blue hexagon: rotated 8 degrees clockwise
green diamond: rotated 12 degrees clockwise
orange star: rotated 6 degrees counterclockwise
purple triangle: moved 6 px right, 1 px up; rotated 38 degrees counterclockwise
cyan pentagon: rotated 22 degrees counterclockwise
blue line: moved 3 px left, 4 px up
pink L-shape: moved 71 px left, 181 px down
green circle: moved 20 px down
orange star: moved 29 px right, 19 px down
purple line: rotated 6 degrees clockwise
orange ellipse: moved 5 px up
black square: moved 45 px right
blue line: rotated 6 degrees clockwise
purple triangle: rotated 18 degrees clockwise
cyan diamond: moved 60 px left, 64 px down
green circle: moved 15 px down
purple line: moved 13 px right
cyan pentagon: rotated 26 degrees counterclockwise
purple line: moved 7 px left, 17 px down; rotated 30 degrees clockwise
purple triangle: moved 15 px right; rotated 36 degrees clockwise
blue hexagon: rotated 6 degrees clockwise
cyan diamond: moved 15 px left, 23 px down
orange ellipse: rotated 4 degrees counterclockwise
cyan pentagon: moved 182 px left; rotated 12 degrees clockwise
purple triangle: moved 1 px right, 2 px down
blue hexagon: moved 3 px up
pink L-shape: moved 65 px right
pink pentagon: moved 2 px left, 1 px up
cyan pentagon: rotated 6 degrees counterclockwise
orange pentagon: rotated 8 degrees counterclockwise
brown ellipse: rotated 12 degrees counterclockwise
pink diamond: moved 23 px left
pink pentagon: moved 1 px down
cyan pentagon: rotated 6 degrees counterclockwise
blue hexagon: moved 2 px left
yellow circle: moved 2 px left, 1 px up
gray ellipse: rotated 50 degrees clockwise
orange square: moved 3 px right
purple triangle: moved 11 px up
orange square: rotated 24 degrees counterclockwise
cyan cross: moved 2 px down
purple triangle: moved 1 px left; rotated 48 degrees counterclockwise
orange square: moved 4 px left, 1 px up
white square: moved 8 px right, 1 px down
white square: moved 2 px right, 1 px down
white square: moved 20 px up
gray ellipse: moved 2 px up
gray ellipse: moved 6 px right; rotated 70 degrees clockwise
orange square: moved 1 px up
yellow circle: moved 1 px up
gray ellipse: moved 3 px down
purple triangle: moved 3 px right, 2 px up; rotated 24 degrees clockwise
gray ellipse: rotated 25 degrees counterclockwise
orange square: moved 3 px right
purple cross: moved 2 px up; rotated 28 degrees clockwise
____
Quote the rows word for word, beginning with the first row and continuing through the row that contains "cyan pentagon: rotated 26".

blue hexagon: rotated 8 degrees clockwise
green diamond: rotated 12 degrees clockwise
orange star: rotated 6 degrees counterclockwise
purple triangle: moved 6 px right, 1 px up; rotated 38 degrees counterclockwise
cyan pentagon: rotated 22 degrees counterclockwise
blue line: moved 3 px left, 4 px up
pink L-shape: moved 71 px left, 181 px down
green circle: moved 20 px down
orange star: moved 29 px right, 19 px down
purple line: rotated 6 degrees clockwise
orange ellipse: moved 5 px up
black square: moved 45 px right
blue line: rotated 6 degrees clockwise
purple triangle: rotated 18 degrees clockwise
cyan diamond: moved 60 px left, 64 px down
green circle: moved 15 px down
purple line: moved 13 px right
cyan pentagon: rotated 26 degrees counterclockwise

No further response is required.